#### TASK STATEMENT:
Although pictures appear in the entries below, leave them out and print exactly the lines from the first line through the line containing "swapped: ring (bright".

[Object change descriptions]
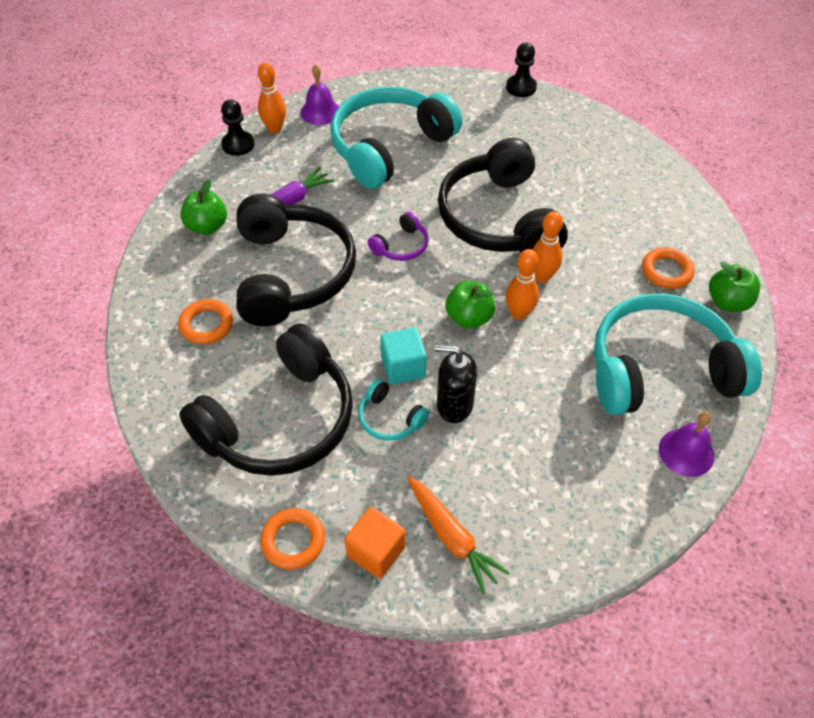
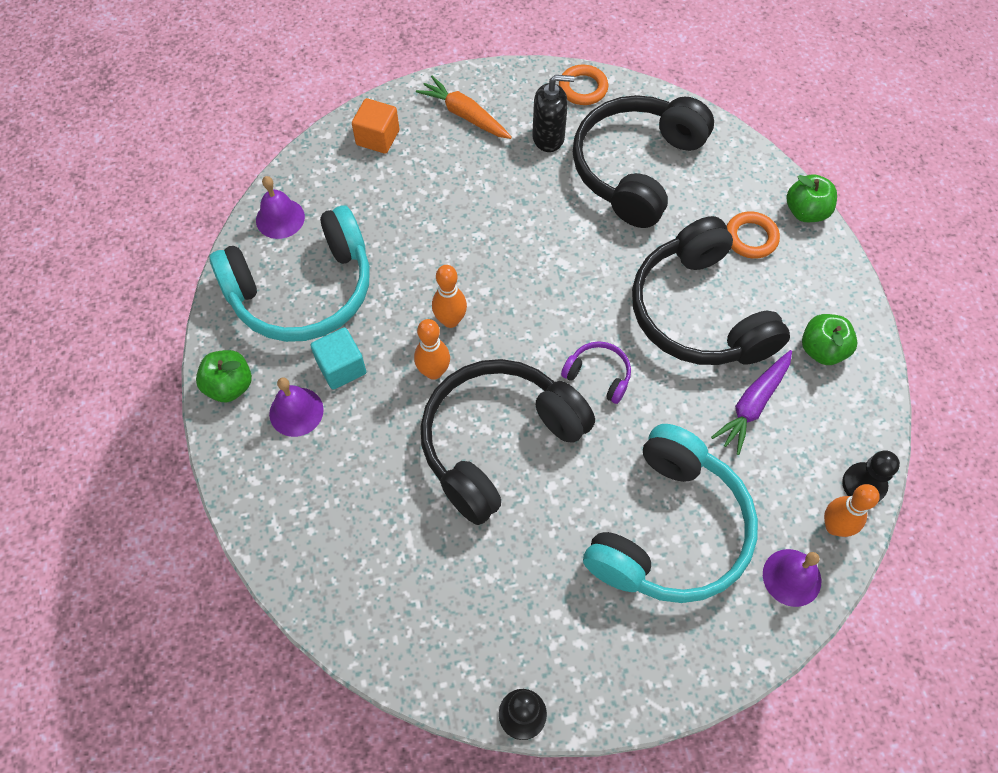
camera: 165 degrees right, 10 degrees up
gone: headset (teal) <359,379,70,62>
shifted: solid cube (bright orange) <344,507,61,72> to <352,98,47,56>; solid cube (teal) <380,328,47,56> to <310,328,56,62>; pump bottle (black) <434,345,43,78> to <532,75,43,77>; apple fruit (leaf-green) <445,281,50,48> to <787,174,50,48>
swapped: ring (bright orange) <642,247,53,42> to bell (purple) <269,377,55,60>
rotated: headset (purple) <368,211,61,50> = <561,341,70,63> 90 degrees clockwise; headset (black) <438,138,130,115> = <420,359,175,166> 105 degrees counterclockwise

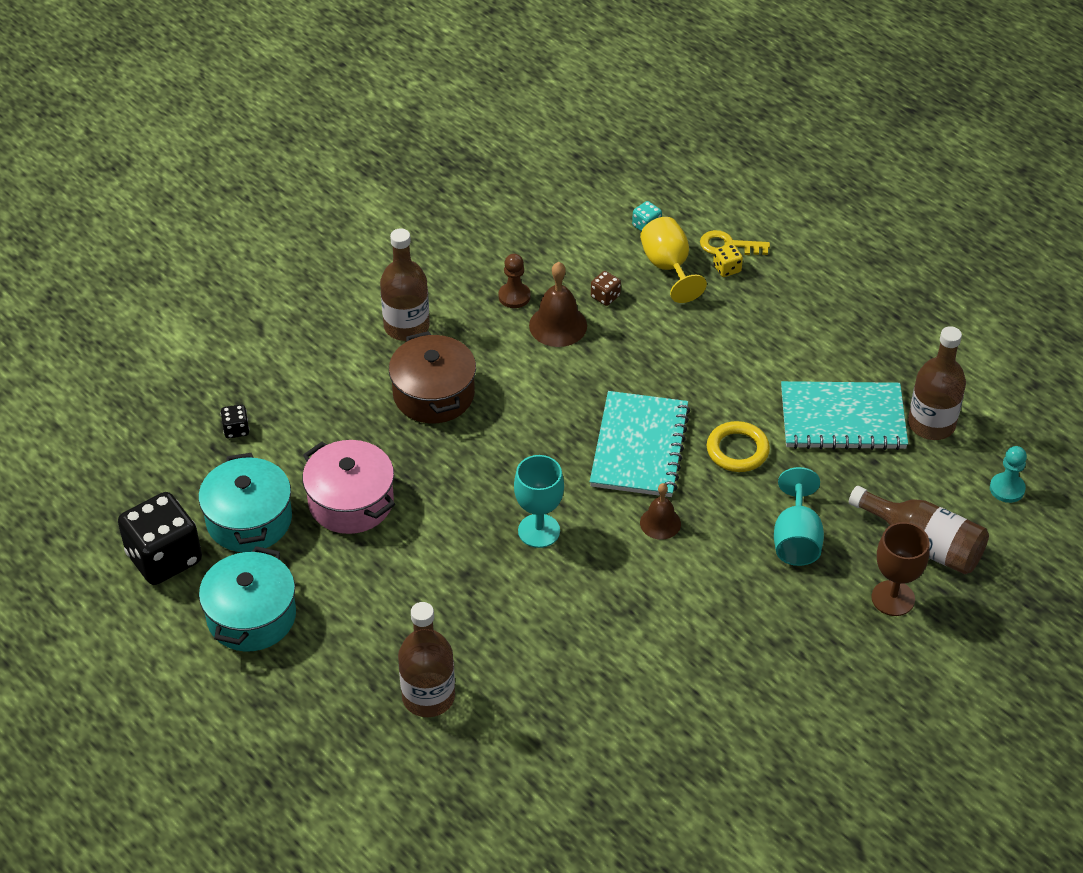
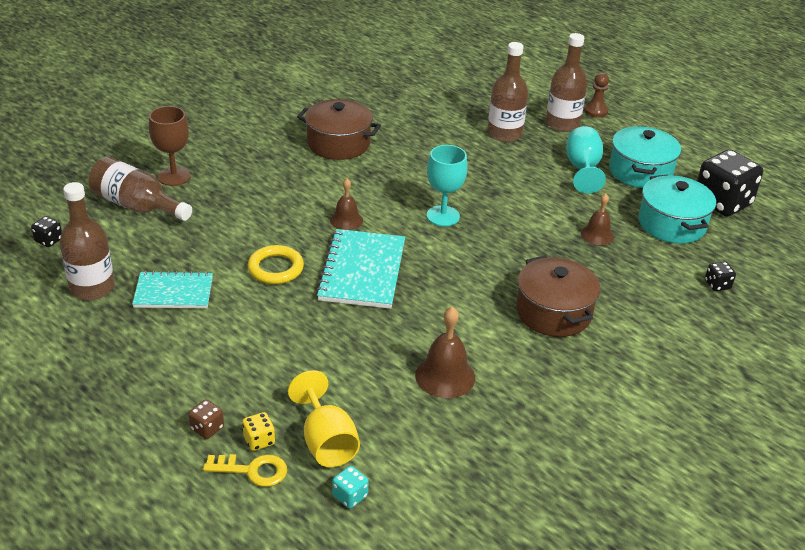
camera: 175 degrees right, 10 degrees down
new: pot (brown) <297,99,84,61>
shifted: drink bottle (brown) <380,228,50,113> to <546,33,41,99>; pawn (brown) <498,254,33,54> to <584,73,25,45>; dice (brown) <591,271,30,35> to <188,400,36,39>; goblet (teal) <774,467,50,99> to <566,126,40,67>
swapped: pot (rosy) <302,440,93,94> to bell (brown) <581,194,33,51>; pawn (teal) <990,446,37,57> to dice (black) <31,216,31,31>
scaled: notebook (teal) <781,381,127,69> = <132,271,81,37> x0.66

#### SOLUTION FOR THIS EXERCISE:
camera: 165 degrees right, 10 degrees up
gone: headset (teal) <359,379,70,62>
shifted: solid cube (bright orange) <344,507,61,72> to <352,98,47,56>; solid cube (teal) <380,328,47,56> to <310,328,56,62>; pump bottle (black) <434,345,43,78> to <532,75,43,77>; apple fruit (leaf-green) <445,281,50,48> to <787,174,50,48>
swapped: ring (bright orange) <642,247,53,42> to bell (purple) <269,377,55,60>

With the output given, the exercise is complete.